- **The task**:
Output each entry verbatim. Leave the images out.

Collected data:
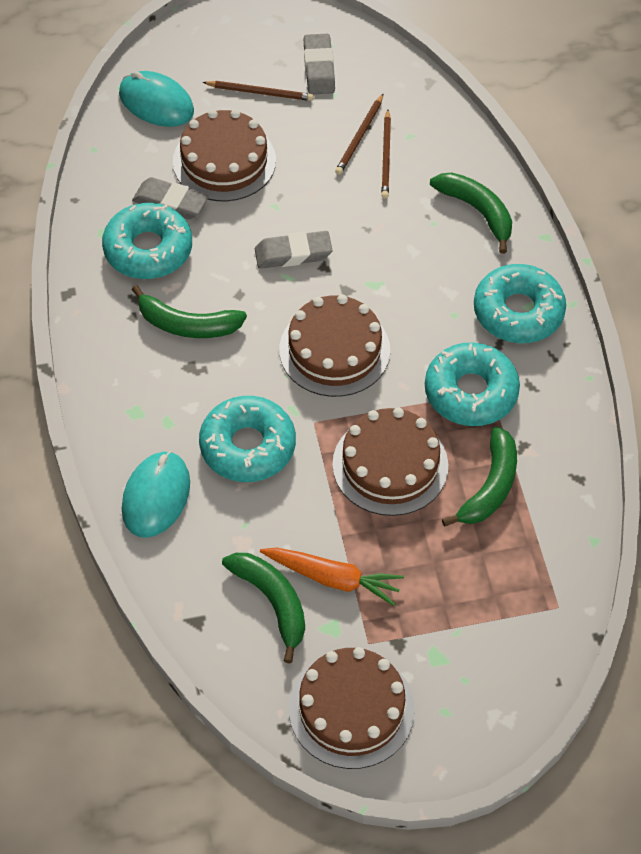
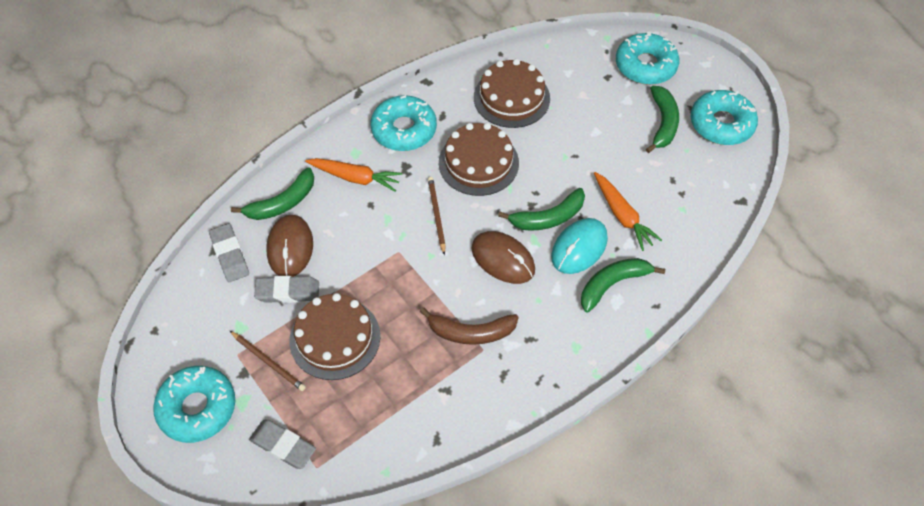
brown banana: 0 -> 1
brown cake: 4 -> 3
brown mouse: 0 -> 2
brown pencil: 3 -> 2
orange carrot: 1 -> 2
turquoise mouse: 2 -> 1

- **Task output**:
brown banana: 0 -> 1
brown cake: 4 -> 3
brown mouse: 0 -> 2
brown pencil: 3 -> 2
orange carrot: 1 -> 2
turquoise mouse: 2 -> 1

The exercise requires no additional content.